What you should do:
Gather all lines in the data that hold the string "moved".

[Items from a data source]
***

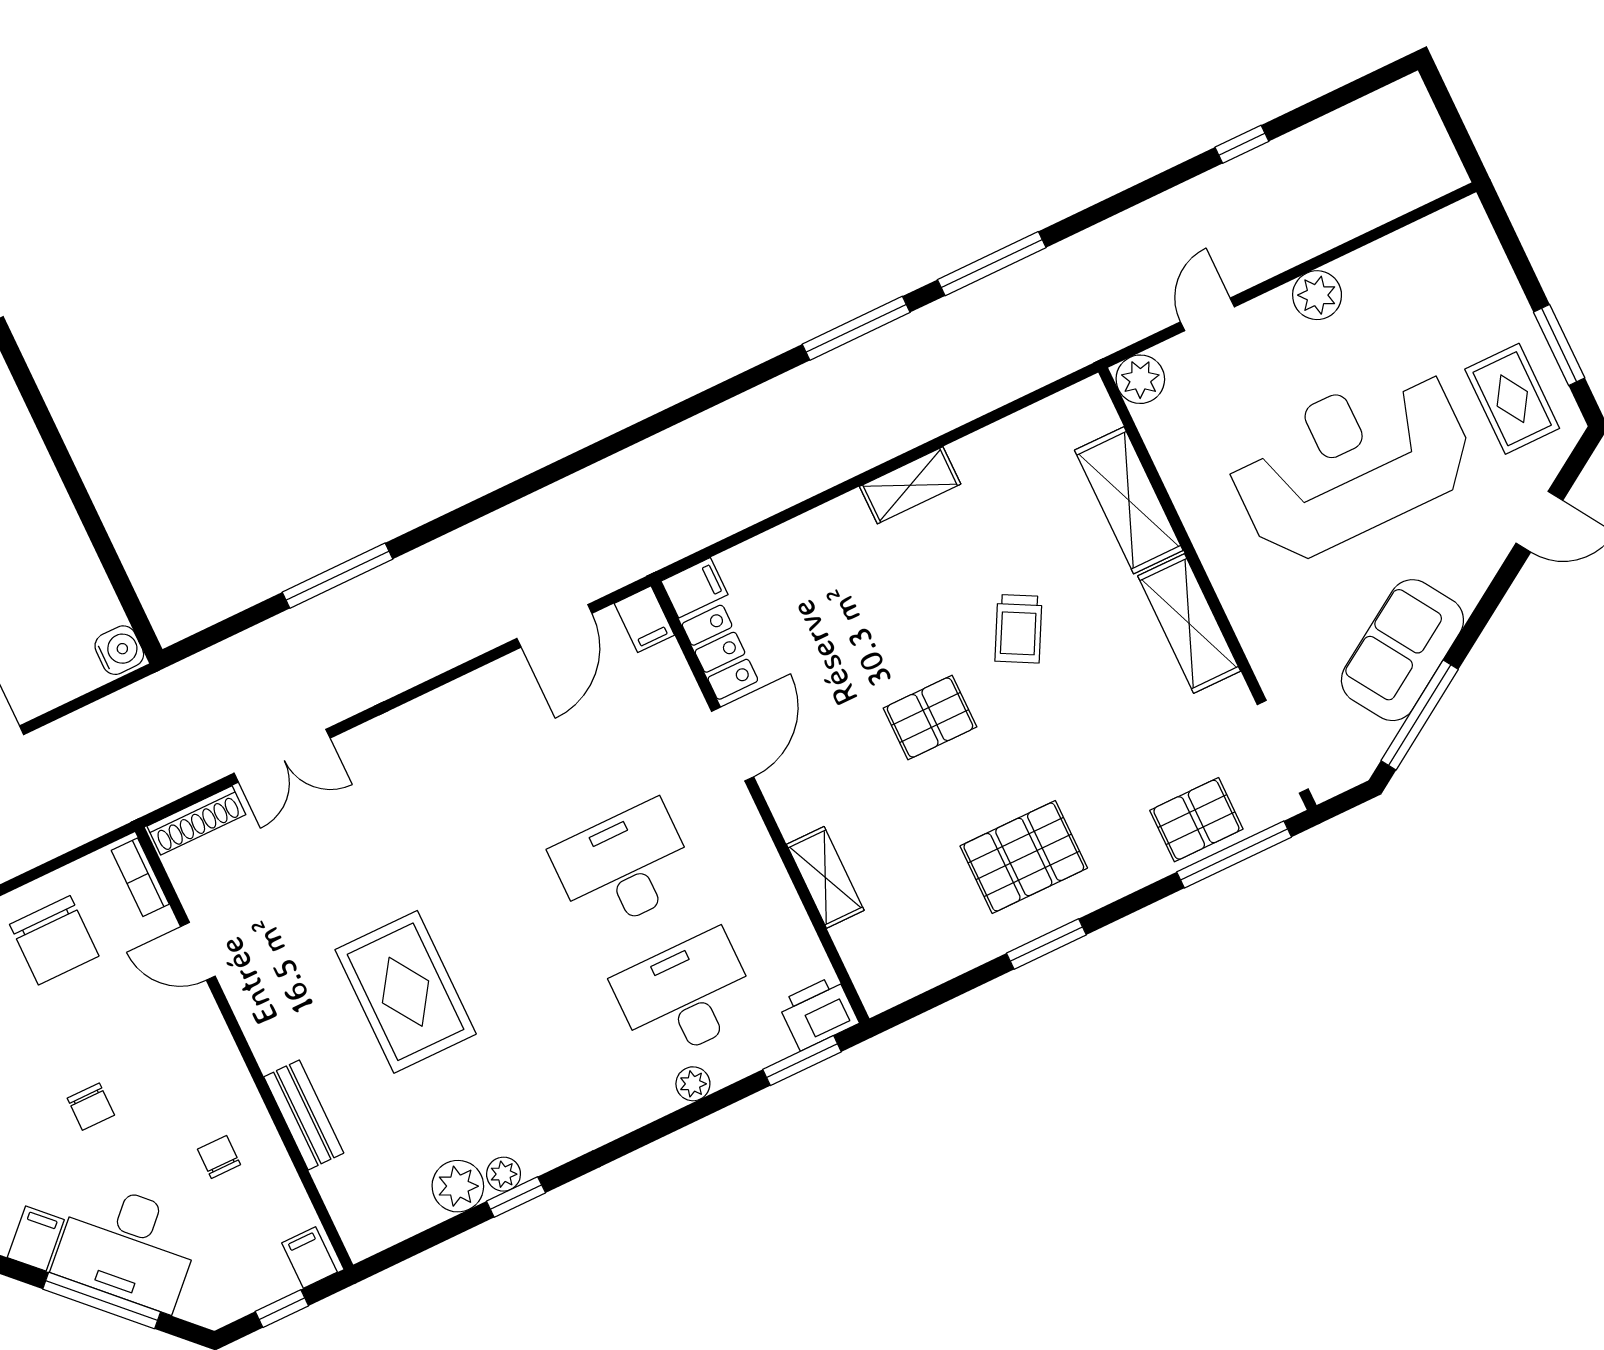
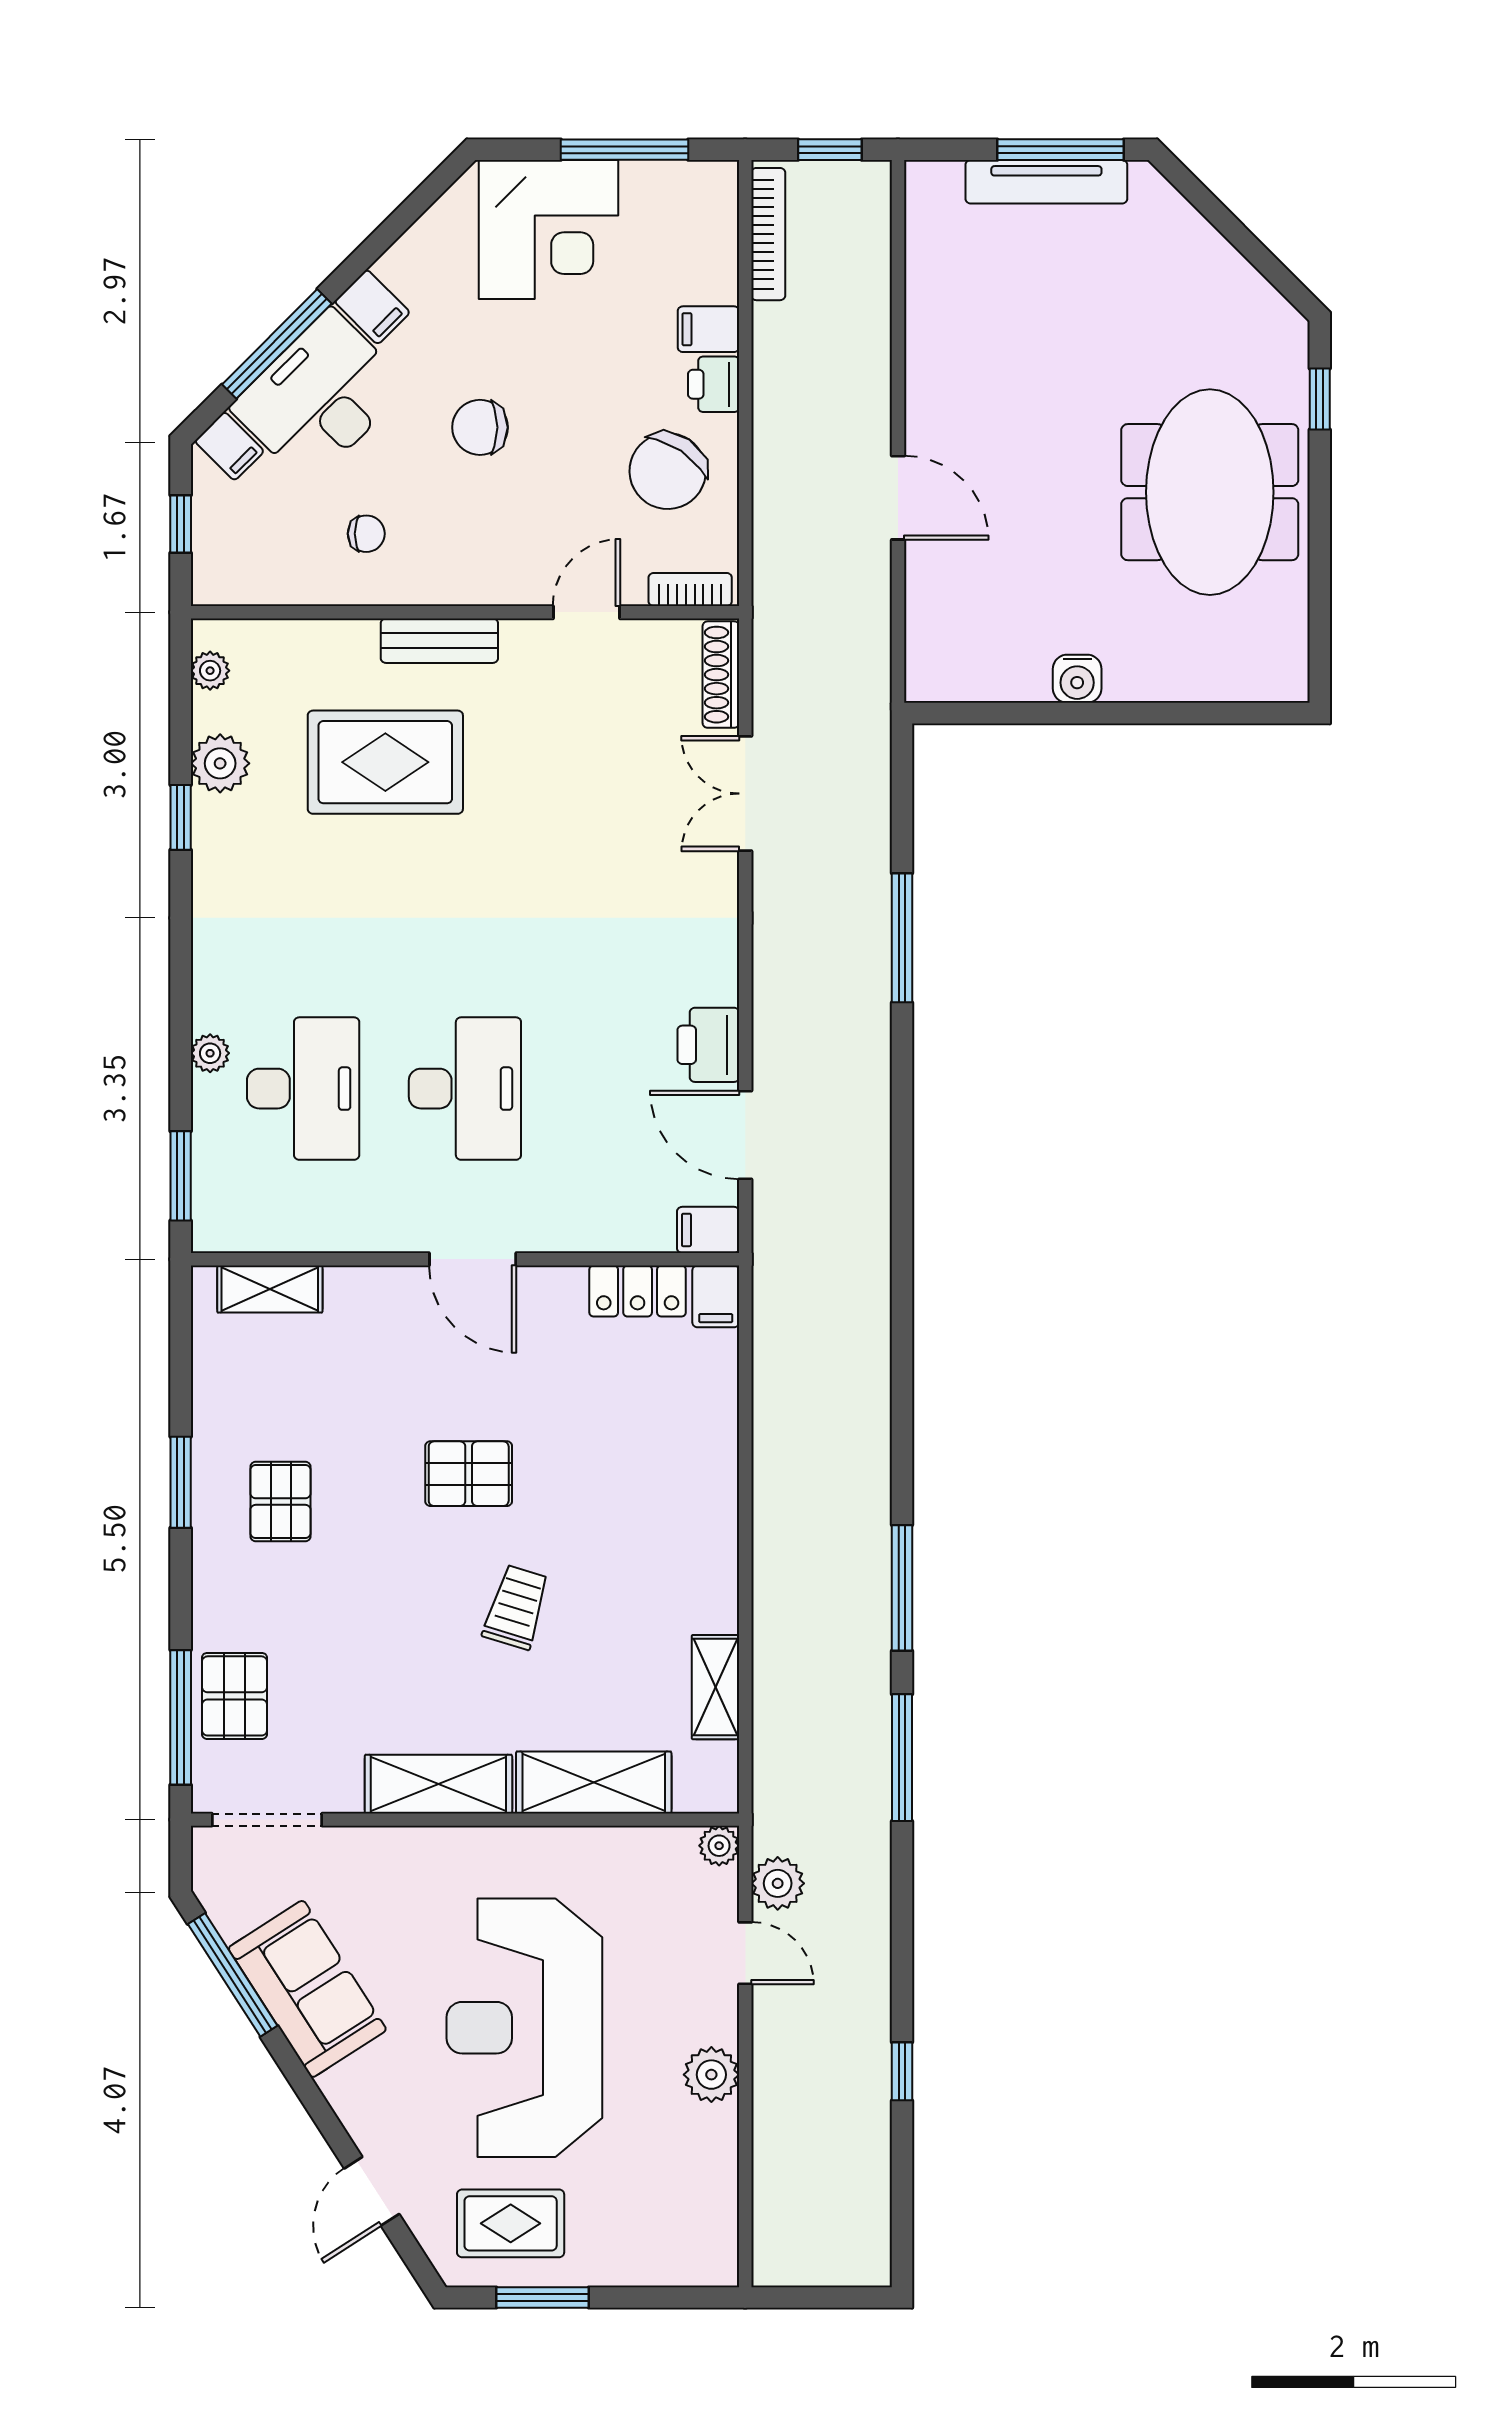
plant: (1139, 315) -> (778, 1883), added
plant: (1140, 379) -> (719, 1846), width x0.73, depth x0.73
reception desk: (1351, 462) -> (524, 2028), turned 180
shelving: (910, 485) -> (715, 1687), moved
trolley: (1018, 629) -> (516, 1607), turned 79
water cooler: (119, 650) -> (1077, 679), moved
pallet: (930, 718) -> (469, 1474), turned 90
door: (733, 744) -> (473, 1259), moved
pallet: (1024, 857) -> (281, 1502), width x0.67, depth x0.71
shelving: (825, 877) -> (270, 1289), moved
chair: (54, 940) -> (668, 471), turned -56
rug: (406, 992) -> (385, 762), moved
printer: (818, 1013) -> (708, 1045), moved, turned 180
chair: (91, 1107) -> (480, 427), width x1.37, depth x1.37
bench: (304, 1115) -> (439, 641), moved
plant: (504, 1174) -> (210, 671), moved
filing cabinet: (310, 1258) -> (229, 446), moved, turned 45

***

Task output:
shelving: (910, 485) -> (715, 1687), moved
water cooler: (119, 650) -> (1077, 679), moved
door: (733, 744) -> (473, 1259), moved
shelving: (825, 877) -> (270, 1289), moved
rug: (406, 992) -> (385, 762), moved
printer: (818, 1013) -> (708, 1045), moved, turned 180
bench: (304, 1115) -> (439, 641), moved
plant: (504, 1174) -> (210, 671), moved
filing cabinet: (310, 1258) -> (229, 446), moved, turned 45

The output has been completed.